What this task involves ->
Find the line with "Album 536: [36,121,61,142]" and the line with "studio.pptx: [598,412,618,438] ->" in the entries below; output exactly those two lines, every line between them, and no others.

Listed entries ->

..........

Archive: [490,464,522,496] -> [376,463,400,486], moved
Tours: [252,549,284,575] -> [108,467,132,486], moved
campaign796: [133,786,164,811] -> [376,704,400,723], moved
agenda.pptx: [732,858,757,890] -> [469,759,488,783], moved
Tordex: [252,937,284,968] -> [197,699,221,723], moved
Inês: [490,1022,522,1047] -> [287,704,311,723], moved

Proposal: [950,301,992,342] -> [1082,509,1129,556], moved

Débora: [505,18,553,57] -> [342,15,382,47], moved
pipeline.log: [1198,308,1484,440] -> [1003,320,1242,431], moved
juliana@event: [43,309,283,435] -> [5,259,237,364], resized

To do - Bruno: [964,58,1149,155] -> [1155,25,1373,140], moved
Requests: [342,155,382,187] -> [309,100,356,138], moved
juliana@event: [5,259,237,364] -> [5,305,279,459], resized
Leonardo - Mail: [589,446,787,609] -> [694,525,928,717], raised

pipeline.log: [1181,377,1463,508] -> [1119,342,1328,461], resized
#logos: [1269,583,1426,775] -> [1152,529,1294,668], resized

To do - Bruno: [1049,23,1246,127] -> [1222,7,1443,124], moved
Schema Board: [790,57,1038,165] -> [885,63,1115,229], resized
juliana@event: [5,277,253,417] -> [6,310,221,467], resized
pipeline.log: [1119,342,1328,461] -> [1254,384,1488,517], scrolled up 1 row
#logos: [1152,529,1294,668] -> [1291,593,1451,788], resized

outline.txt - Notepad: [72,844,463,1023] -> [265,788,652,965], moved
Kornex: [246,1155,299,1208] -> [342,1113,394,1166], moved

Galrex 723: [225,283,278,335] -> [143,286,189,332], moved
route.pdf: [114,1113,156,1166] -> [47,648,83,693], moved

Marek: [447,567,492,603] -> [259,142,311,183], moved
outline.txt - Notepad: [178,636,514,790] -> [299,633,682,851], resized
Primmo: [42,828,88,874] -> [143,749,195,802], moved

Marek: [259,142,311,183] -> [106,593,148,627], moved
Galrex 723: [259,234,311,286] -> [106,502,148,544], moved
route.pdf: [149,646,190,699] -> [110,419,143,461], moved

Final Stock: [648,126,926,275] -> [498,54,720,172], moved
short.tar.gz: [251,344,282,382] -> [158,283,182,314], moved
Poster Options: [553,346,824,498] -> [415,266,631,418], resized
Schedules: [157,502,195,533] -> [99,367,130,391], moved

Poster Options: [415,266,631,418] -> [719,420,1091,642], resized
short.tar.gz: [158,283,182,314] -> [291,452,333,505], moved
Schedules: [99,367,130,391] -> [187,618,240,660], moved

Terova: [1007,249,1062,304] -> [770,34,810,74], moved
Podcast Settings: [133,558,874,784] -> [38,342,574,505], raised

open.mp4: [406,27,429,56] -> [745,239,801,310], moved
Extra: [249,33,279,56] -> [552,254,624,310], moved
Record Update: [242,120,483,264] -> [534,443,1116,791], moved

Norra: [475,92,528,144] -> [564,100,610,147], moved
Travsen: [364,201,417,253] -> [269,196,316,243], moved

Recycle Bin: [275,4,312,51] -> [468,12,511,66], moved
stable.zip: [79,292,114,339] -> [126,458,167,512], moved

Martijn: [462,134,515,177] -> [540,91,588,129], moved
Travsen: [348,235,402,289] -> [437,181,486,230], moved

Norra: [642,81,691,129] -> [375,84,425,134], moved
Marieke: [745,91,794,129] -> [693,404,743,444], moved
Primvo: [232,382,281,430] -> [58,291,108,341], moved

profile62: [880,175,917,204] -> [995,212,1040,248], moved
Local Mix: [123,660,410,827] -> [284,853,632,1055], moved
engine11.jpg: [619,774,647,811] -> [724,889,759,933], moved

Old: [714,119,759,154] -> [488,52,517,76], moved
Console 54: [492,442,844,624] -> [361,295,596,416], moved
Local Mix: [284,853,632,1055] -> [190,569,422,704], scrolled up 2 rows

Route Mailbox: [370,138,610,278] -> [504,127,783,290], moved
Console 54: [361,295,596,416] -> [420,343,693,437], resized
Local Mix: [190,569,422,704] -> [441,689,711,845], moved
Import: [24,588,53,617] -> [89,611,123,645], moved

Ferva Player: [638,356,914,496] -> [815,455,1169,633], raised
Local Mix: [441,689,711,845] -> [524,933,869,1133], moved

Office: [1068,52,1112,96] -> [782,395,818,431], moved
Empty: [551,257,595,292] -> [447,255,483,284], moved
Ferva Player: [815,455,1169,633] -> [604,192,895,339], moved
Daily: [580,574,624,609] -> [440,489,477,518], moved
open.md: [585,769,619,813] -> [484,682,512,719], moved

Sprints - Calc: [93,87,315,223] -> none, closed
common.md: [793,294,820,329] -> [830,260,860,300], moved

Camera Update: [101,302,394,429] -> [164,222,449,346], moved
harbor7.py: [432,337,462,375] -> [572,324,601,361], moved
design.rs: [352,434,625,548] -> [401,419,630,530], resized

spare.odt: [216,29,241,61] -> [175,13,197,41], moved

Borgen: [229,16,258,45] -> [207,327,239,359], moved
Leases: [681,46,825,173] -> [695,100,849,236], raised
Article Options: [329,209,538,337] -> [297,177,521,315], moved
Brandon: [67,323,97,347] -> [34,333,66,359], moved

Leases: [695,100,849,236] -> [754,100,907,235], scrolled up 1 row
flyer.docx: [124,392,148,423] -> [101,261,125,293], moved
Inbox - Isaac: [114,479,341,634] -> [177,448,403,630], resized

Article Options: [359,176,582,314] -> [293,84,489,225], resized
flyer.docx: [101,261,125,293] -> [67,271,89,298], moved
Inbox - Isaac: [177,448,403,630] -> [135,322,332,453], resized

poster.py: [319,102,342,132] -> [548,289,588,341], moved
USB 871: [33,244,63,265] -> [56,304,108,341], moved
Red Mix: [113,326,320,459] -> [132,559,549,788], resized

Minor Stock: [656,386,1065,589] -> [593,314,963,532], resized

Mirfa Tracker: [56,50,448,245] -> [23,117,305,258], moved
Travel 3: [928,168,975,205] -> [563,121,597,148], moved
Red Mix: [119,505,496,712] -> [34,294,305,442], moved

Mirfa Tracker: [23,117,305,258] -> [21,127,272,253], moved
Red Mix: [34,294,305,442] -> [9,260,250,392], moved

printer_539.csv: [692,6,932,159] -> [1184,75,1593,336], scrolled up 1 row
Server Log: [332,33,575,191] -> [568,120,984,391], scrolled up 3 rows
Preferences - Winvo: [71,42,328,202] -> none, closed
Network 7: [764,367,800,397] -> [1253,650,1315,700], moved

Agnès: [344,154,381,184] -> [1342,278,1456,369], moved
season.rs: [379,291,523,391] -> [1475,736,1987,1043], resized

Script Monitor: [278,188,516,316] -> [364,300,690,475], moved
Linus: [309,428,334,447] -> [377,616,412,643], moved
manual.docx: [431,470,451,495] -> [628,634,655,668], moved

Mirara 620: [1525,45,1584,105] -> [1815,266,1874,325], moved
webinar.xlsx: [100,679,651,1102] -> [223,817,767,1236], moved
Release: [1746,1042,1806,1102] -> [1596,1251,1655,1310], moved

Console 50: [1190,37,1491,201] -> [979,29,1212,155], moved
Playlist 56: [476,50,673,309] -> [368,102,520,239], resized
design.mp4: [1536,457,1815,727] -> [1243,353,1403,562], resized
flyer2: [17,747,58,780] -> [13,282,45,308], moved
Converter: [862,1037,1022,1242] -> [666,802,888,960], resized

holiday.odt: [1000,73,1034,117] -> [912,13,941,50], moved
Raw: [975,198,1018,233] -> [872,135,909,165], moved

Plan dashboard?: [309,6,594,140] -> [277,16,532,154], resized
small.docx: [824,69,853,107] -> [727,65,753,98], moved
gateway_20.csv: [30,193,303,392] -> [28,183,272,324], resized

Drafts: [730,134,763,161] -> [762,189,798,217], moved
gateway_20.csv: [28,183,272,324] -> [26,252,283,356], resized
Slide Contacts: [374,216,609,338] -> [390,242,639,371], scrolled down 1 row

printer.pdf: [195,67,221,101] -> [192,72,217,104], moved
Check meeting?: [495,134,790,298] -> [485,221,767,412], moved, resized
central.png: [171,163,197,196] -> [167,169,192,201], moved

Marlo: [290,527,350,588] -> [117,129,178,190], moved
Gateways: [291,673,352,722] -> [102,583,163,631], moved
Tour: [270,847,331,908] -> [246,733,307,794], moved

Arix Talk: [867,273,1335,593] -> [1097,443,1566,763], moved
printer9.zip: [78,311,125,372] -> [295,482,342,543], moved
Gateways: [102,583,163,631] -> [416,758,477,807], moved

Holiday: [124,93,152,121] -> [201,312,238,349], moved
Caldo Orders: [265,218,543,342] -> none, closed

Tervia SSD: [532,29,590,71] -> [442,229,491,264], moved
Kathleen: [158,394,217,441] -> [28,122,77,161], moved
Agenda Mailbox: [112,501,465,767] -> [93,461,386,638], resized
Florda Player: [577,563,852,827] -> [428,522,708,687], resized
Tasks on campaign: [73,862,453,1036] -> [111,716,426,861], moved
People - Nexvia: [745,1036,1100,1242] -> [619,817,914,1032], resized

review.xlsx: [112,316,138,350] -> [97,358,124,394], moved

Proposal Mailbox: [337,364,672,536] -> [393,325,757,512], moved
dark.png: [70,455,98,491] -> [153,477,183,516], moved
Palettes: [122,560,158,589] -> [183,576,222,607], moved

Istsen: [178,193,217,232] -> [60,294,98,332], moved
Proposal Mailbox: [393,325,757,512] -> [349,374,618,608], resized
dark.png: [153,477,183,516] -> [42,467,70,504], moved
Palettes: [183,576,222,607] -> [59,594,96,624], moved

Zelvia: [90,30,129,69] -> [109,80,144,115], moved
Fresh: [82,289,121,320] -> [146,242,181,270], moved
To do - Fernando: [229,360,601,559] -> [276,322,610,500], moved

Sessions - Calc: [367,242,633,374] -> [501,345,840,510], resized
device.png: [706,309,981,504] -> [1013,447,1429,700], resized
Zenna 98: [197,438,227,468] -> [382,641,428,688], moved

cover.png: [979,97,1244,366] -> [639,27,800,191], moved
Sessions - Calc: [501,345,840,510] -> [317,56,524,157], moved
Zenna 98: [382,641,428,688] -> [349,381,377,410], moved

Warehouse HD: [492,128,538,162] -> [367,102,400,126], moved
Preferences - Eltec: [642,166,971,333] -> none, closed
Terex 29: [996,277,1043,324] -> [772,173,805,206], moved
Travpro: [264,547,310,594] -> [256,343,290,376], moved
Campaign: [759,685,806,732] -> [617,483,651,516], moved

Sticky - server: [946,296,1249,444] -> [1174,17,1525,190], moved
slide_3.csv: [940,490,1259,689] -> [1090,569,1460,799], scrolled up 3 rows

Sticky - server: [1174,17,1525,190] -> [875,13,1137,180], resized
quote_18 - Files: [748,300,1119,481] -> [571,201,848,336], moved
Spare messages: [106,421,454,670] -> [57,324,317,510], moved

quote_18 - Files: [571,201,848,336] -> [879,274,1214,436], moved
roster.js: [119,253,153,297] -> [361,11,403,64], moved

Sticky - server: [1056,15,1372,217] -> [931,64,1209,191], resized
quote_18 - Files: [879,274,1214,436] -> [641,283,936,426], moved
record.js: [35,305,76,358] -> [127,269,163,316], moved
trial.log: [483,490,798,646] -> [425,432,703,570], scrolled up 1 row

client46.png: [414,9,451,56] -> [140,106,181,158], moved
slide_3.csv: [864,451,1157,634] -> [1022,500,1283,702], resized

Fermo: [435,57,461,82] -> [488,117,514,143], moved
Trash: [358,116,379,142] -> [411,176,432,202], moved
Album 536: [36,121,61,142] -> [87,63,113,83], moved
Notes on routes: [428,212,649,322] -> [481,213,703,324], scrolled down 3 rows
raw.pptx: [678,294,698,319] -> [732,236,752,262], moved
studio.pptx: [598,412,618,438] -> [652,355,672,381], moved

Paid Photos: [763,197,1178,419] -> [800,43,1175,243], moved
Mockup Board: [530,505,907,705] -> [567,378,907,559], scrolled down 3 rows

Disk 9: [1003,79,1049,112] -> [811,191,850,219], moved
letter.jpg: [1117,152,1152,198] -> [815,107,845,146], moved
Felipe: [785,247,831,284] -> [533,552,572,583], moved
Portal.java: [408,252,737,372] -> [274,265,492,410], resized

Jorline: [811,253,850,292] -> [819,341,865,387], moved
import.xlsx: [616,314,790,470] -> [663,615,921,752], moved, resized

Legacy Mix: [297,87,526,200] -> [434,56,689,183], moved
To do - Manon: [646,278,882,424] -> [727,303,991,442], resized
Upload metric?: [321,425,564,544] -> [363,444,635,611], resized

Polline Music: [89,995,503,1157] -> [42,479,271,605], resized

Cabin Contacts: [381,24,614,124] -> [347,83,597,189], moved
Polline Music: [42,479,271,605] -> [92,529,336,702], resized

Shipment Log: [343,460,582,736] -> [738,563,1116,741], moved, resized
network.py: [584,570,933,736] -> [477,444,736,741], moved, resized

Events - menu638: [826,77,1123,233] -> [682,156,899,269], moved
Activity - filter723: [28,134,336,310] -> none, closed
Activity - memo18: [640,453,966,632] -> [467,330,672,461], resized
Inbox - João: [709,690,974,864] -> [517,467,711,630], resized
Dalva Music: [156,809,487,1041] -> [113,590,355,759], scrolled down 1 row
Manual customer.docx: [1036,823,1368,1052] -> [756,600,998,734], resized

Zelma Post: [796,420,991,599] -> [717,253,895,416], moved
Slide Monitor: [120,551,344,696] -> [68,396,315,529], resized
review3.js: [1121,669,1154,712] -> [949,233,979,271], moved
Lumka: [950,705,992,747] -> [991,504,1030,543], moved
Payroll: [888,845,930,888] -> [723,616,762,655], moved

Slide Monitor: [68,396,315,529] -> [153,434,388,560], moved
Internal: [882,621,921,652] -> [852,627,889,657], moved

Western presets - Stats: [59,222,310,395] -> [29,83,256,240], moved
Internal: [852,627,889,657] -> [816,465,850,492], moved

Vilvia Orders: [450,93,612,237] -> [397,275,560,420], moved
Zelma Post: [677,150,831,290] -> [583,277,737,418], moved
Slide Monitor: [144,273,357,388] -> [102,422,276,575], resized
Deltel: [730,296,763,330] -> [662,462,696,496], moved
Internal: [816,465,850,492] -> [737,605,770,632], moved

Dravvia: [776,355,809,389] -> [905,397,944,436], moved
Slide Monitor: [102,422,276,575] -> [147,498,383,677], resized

..........

Worked solution ->
Album 536: [36,121,61,142] -> [87,63,113,83], moved
Notes on routes: [428,212,649,322] -> [481,213,703,324], scrolled down 3 rows
raw.pptx: [678,294,698,319] -> [732,236,752,262], moved
studio.pptx: [598,412,618,438] -> [652,355,672,381], moved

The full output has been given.